§ **AIM OF THE EXERCISE**:
Apart from the images, every record below must be given again without alteration.

[Object matching data]
-----

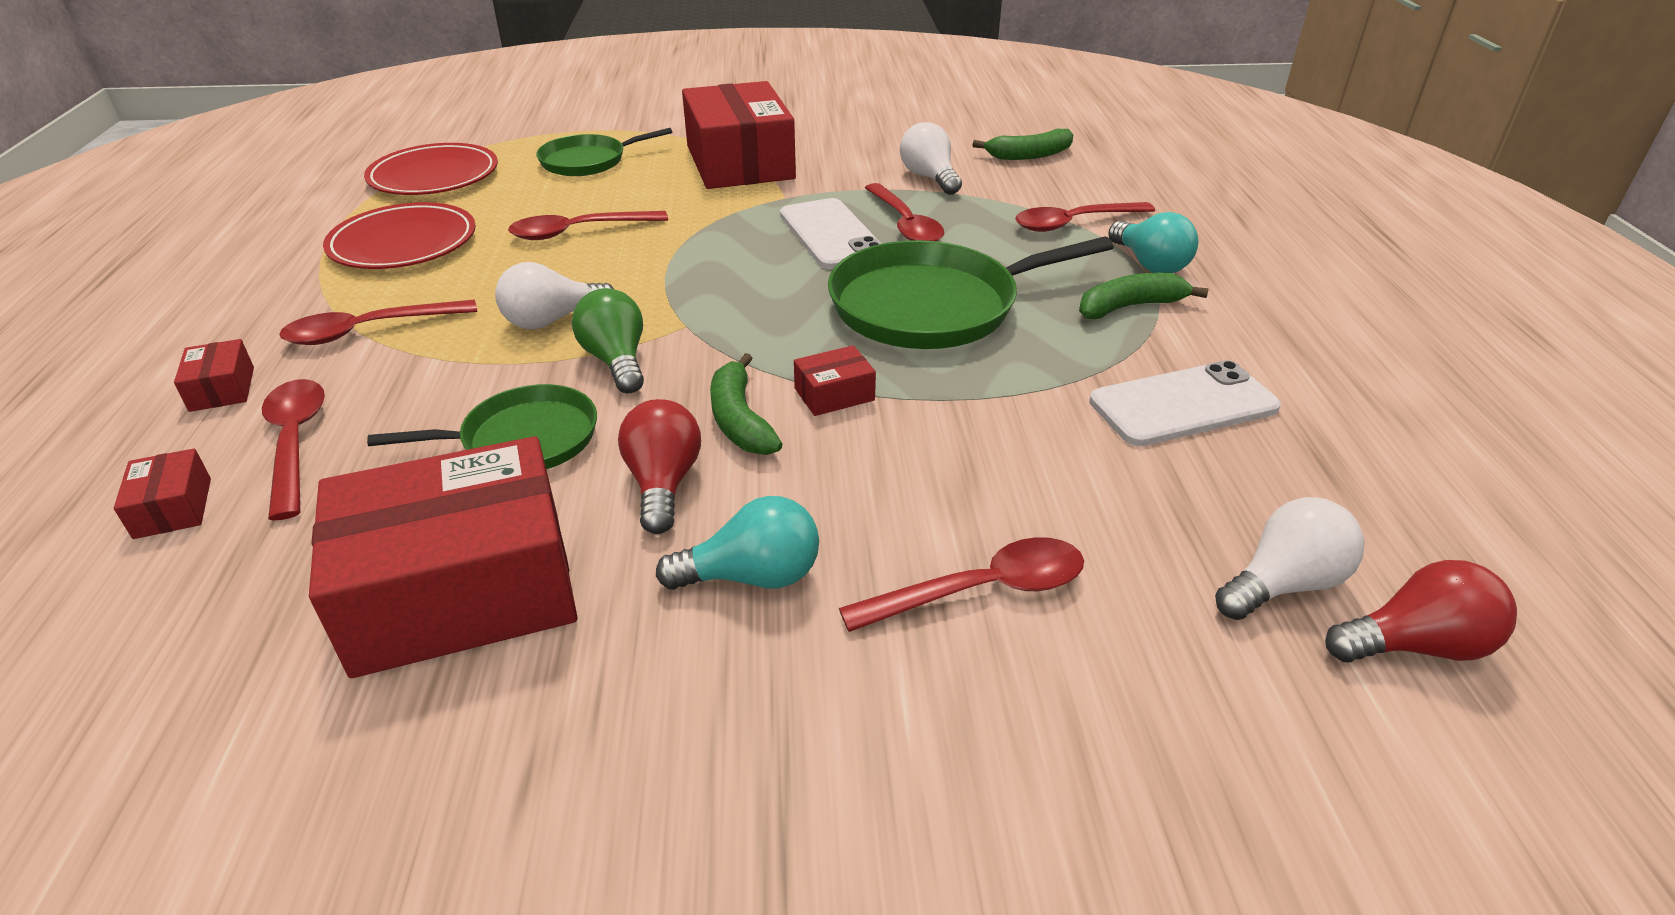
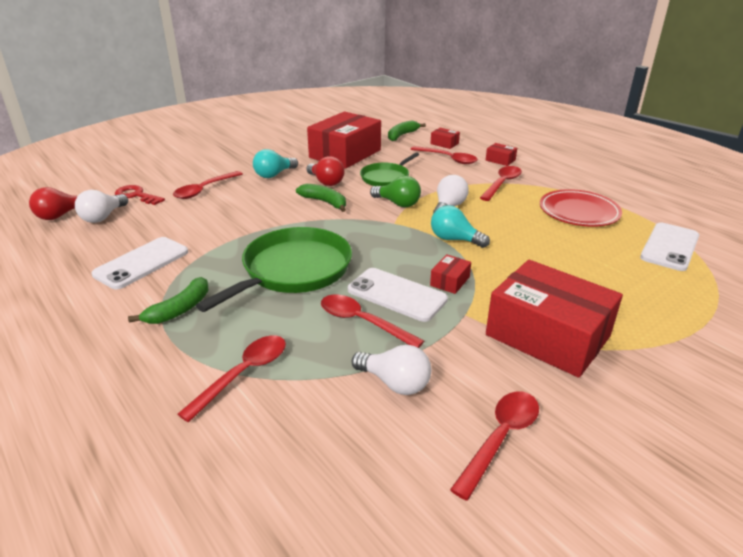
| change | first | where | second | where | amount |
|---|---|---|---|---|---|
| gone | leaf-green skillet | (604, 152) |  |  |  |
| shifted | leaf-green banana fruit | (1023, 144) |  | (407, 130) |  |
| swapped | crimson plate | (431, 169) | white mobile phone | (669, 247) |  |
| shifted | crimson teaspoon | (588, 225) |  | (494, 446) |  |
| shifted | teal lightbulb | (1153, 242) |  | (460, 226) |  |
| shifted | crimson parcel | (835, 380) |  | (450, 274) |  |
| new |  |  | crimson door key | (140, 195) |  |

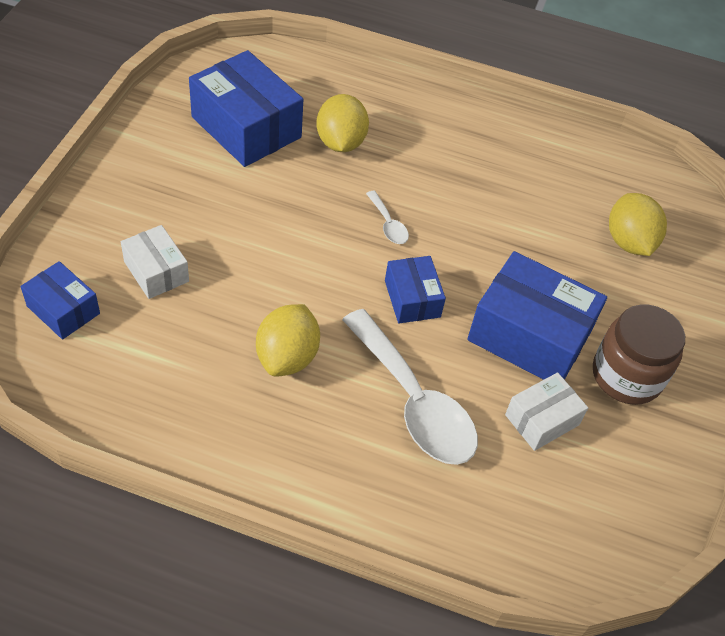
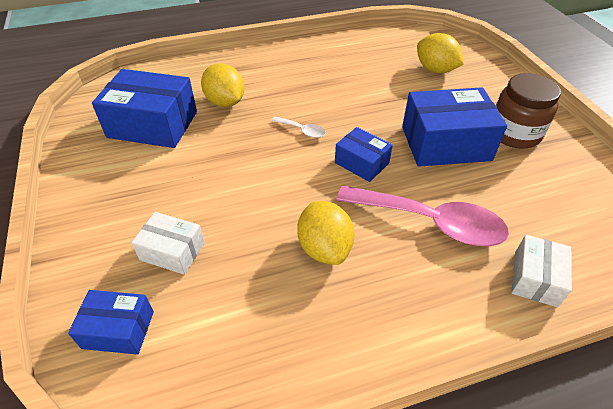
| change | first | where | second | where | amount |
|---|---|---|---|---|---|
| repainted | white teaspoon | (410, 387) | pink teaspoon | (422, 216) |  |
| shifted | white parcel | (546, 411) |  | (541, 271) |  |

-----

§ **EXERCISE ANSWER**:
| change | first | where | second | where | amount |
|---|---|---|---|---|---|
| gone | leaf-green skillet | (604, 152) |  |  |  |
| shifted | leaf-green banana fruit | (1023, 144) |  | (407, 130) |  |
| swapped | crimson plate | (431, 169) | white mobile phone | (669, 247) |  |
| shifted | crimson teaspoon | (588, 225) |  | (494, 446) |  |
| shifted | teal lightbulb | (1153, 242) |  | (460, 226) |  |
| shifted | crimson parcel | (835, 380) |  | (450, 274) |  |
| new |  |  | crimson door key | (140, 195) |  |

| change | first | where | second | where | amount |
|---|---|---|---|---|---|
| repainted | white teaspoon | (410, 387) | pink teaspoon | (422, 216) |  |
| shifted | white parcel | (546, 411) |  | (541, 271) |  |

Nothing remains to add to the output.